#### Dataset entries
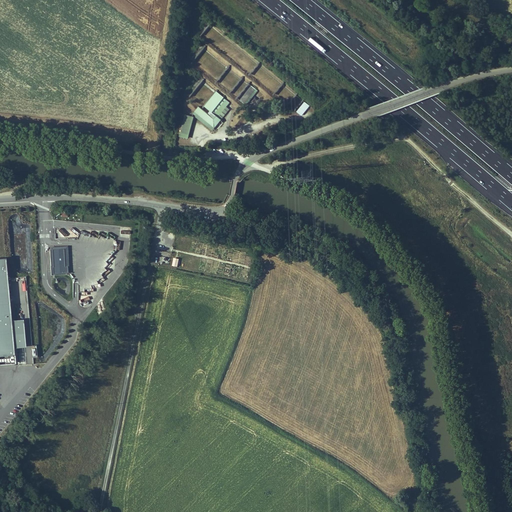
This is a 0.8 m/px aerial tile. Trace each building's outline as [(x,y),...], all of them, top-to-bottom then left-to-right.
[(247,108),(258,92),(252,87),(240,102),(247,108)] [(231,104),(224,98),(212,113),(214,114),(212,117),(199,107),(195,112),(215,128),(222,120),(219,118),(231,104)] [(309,105),(303,101),(295,111),(301,115),(309,105)] [(194,116),(185,114),(179,135),(188,137),(194,116)] [(177,257),(187,259),(188,250),(183,249),(184,245),(175,244),(174,251),(178,252),(177,257)] [(51,273),(68,273),(68,245),(51,245),(51,273)] [(17,321),(4,322),(7,349),(20,348),(17,321)]
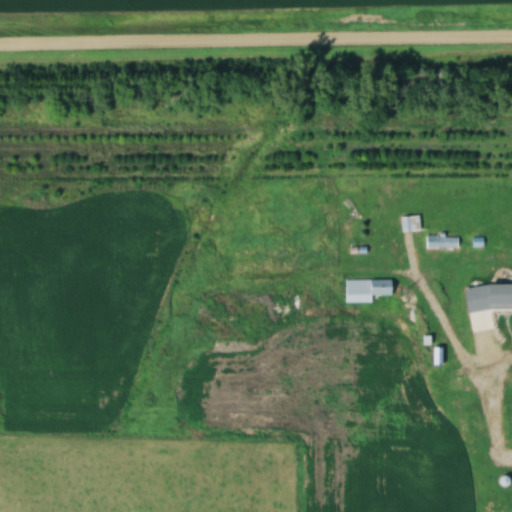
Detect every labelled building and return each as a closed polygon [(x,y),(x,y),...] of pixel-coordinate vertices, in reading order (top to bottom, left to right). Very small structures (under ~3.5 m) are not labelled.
[(422,215),(402,214),(401,228),(421,230),(422,215)] [(424,247),(455,247),(455,233),(424,233),(424,247)] [(343,302),(369,302),(369,295),(388,295),(388,279),(343,279),(343,302)] [(487,304),(511,304),(511,282),(487,283),(487,304)] [(432,363),(440,363),(440,348),(432,348),(432,363)] [(495,457),(509,457),(509,430),(495,430),(495,457)]
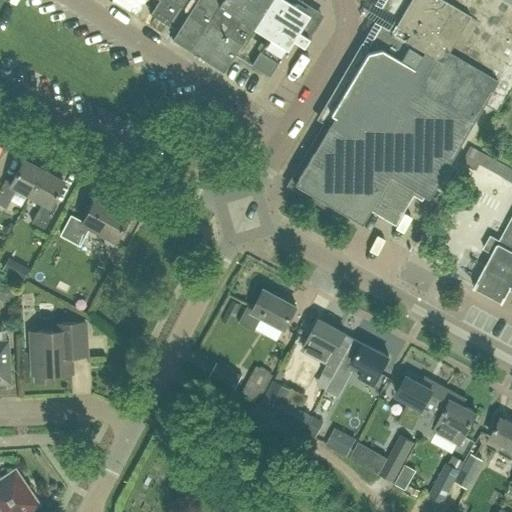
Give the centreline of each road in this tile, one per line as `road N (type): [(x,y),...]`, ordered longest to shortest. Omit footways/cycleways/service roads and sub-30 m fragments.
road 1 (residential): [(511,360),(244,215)]
road 2 (residential): [(244,215),(0,85)]
road 3 (residential): [(283,135),(71,0)]
road 4 (residential): [(132,423),(244,215)]
road 5 (residential): [(283,135),(345,32),(341,0)]
road 6 (residential): [(132,423),(90,405),(0,407)]
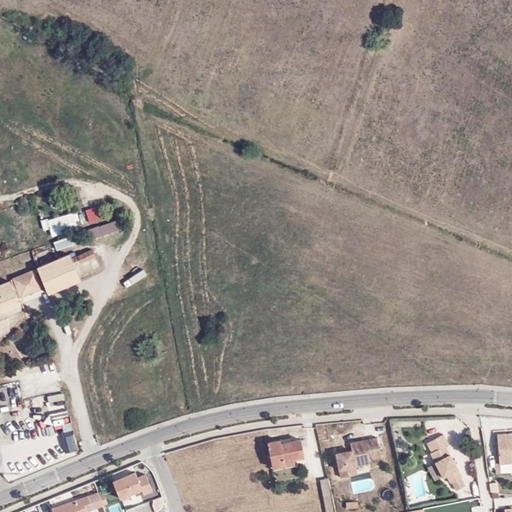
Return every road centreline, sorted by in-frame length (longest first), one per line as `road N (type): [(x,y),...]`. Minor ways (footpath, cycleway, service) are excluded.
road 1 (track): [(167,174),(169,149),(182,136),(194,137),(511,266)]
road 2 (unclassified): [(149,438),(257,410),(511,397)]
road 3 (track): [(511,381),(295,388),(200,404)]
road 4 (track): [(203,422),(169,242),(177,192),(170,176),(149,163)]
road 5 (track): [(141,114),(128,53),(67,16),(43,13),(24,44)]
road 6 (track): [(336,386),(348,368),(348,267),(359,204)]
road 7 (unclassified): [(0,495),(149,438)]
road 8 (track): [(0,178),(39,147),(66,155),(97,186)]
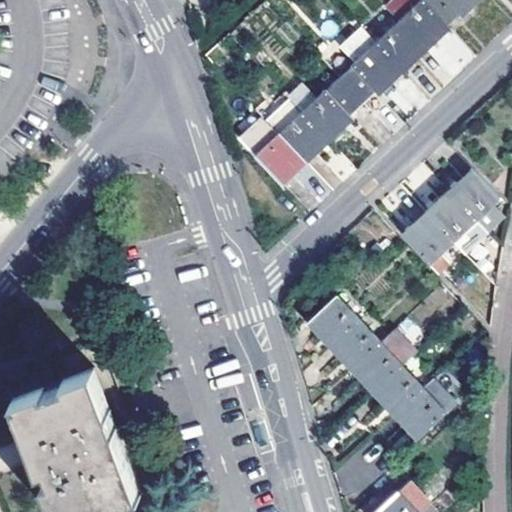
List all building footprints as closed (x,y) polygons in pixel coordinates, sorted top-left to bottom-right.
[(402,24),(430,53),(448,36),(454,31),(449,26),(426,2),(424,0),(396,0),(387,9),(402,24)] [(467,18),(485,0),(427,0),(426,2),(449,26),(463,13),(467,18)] [(402,24),(378,47),(406,76),(414,69),(430,53),(402,24)] [(383,98),(406,76),(378,47),(363,31),(342,51),(357,67),(342,81),(365,105),(377,94),(383,98)] [(351,118),(365,105),(342,81),(306,115),(334,143),(356,123),(351,118)] [(306,115),(283,137),(311,166),(334,143),(306,115)] [(247,146),(260,159),(288,187),(303,173),(311,166),(283,137),(270,123),(247,146)] [(456,187),(451,191),(478,219),(484,225),(490,231),(504,217),(493,204),(502,196),(475,168),(456,187)] [(468,228),(478,219),(451,191),(434,207),(428,213),(455,241),(461,235),(468,241),(474,236),(468,228)] [(428,213),(404,235),(431,263),(442,275),(453,264),(442,253),(455,241),(428,213)] [(484,225),(478,219),(468,228),(474,236),(484,225)] [(309,323),(331,347),(362,319),(340,295),(309,323)] [(352,370),(383,341),(362,319),(331,347),(352,370)] [(374,394),(405,366),(419,352),(409,341),(397,329),(383,341),(352,370),(374,394)] [(394,416),(425,387),(405,366),(374,394),(394,416)] [(42,456),(38,458),(41,468),(50,466),(54,479),(46,481),(57,511),(91,511),(90,508),(112,501),(114,506),(143,495),(95,368),(66,379),(68,385),(46,393),(44,388),(15,398),(32,443),(37,441),(42,456)] [(425,387),(394,416),(417,441),(458,405),(434,379),(425,387)] [(35,450),(38,458),(42,456),(37,441),(32,443),(35,450)] [(41,468),(46,481),(54,479),(50,466),(41,468)] [(421,511),(430,504),(405,479),(372,511),(421,511)]
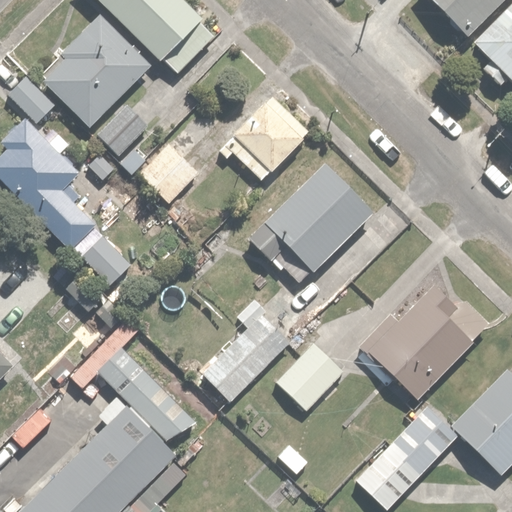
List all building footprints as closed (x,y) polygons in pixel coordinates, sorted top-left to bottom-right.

#### What is required
Set out every line of the material above as a numbered list, omitting blank lines. Leave the pictures out.

#### Worked solution
1. This is a 0.8 m/px aerial tile. Trace each building's outline as [(x,y),...], all of them, top-to-bottom then left-to-right.
2. [(247,108),(258,92),(252,87),(240,102),(247,108)] [(231,104),(224,98),(212,113),(214,114),(212,117),(199,107),(195,112),(215,128),(222,120),(219,118),(231,104)] [(309,105),(303,101),(295,111),(301,115),(309,105)] [(194,116),(185,114),(179,135),(188,137),(194,116)] [(177,257),(187,259),(188,250),(183,249),(184,245),(175,244),(174,251),(178,252),(177,257)] [(51,273),(68,273),(68,245),(51,245),(51,273)] [(17,321),(4,322),(7,349),(20,348),(17,321)]
3. Detect every labelled building and return each as a closed polygon [(x,y),(x,y),...] of pixel-coordinate vertices, in reading order (top to bottom, left to right). Very small structures (under ~3.5 m) are not labelled.
4. [(422,215),(402,214),(401,228),(421,230),(422,215)] [(424,247),(455,247),(455,233),(424,233),(424,247)] [(343,302),(369,302),(369,295),(388,295),(388,279),(343,279),(343,302)] [(487,304),(511,304),(511,282),(487,283),(487,304)] [(432,363),(440,363),(440,348),(432,348),(432,363)] [(495,457),(509,457),(509,430),(495,430),(495,457)]
5. Give the centreline of each road in this tile, one per line as `road N (type): [(x,y),...]`, ordered longest to shortest. Omit footways/cycleways/service roads and sub-30 m fragments.
6. road 1 (residential): [(511,360),(244,215)]
7. road 2 (residential): [(244,215),(0,85)]
8. road 3 (residential): [(283,135),(71,0)]
9. road 4 (residential): [(132,423),(244,215)]
10. road 5 (residential): [(283,135),(345,32),(341,0)]
11. road 6 (residential): [(132,423),(90,405),(0,407)]
12. Return every road centreline, sorted by in-frame length (longest first), one per line as `road N (type): [(x,y),...]`. Minor ways (footpath, cycleway, service) are excluded.
13. road 1 (track): [(167,174),(169,149),(182,136),(194,137),(511,266)]
14. road 2 (unclassified): [(149,438),(257,410),(511,397)]
15. road 3 (track): [(511,381),(295,388),(200,404)]
16. road 4 (track): [(203,422),(169,242),(177,192),(170,176),(149,163)]
17. road 5 (track): [(141,114),(128,53),(67,16),(43,13),(24,44)]
18. road 6 (track): [(336,386),(348,368),(348,267),(359,204)]
19. road 7 (unclassified): [(0,495),(149,438)]
20. road 8 (track): [(0,178),(39,147),(66,155),(97,186)]
21. List all building footprints as closed (x,y) polygons in pixel coordinates, sorted top-left to bottom-right.
22. [(402,24),(430,53),(448,36),(454,31),(449,26),(426,2),(424,0),(396,0),(387,9),(402,24)] [(467,18),(485,0),(427,0),(426,2),(449,26),(463,13),(467,18)] [(402,24),(378,47),(406,76),(414,69),(430,53),(402,24)] [(383,98),(406,76),(378,47),(363,31),(342,51),(357,67),(342,81),(365,105),(377,94),(383,98)] [(351,118),(365,105),(342,81),(306,115),(334,143),(356,123),(351,118)] [(306,115),(283,137),(311,166),(334,143),(306,115)] [(247,146),(260,159),(288,187),(303,173),(311,166),(283,137),(270,123),(247,146)] [(456,187),(451,191),(478,219),(484,225),(490,231),(504,217),(493,204),(502,196),(475,168),(456,187)] [(468,228),(478,219),(451,191),(434,207),(428,213),(455,241),(461,235),(468,241),(474,236),(468,228)] [(428,213),(404,235),(431,263),(442,275),(453,264),(442,253),(455,241),(428,213)] [(484,225),(478,219),(468,228),(474,236),(484,225)] [(309,323),(331,347),(362,319),(340,295),(309,323)] [(352,370),(383,341),(362,319),(331,347),(352,370)] [(374,394),(405,366),(419,352),(409,341),(397,329),(383,341),(352,370),(374,394)] [(394,416),(425,387),(405,366),(374,394),(394,416)] [(42,456),(38,458),(41,468),(50,466),(54,479),(46,481),(57,511),(91,511),(90,508),(112,501),(114,506),(143,495),(95,368),(66,379),(68,385),(46,393),(44,388),(15,398),(32,443),(37,441),(42,456)] [(425,387),(394,416),(417,441),(458,405),(434,379),(425,387)] [(35,450),(38,458),(42,456),(37,441),(32,443),(35,450)] [(41,468),(46,481),(54,479),(50,466),(41,468)] [(421,511),(430,504),(405,479),(372,511),(421,511)]
23. List all building footprints as closed (x,y) polygons in pixel coordinates, sorted top-left to bottom-right.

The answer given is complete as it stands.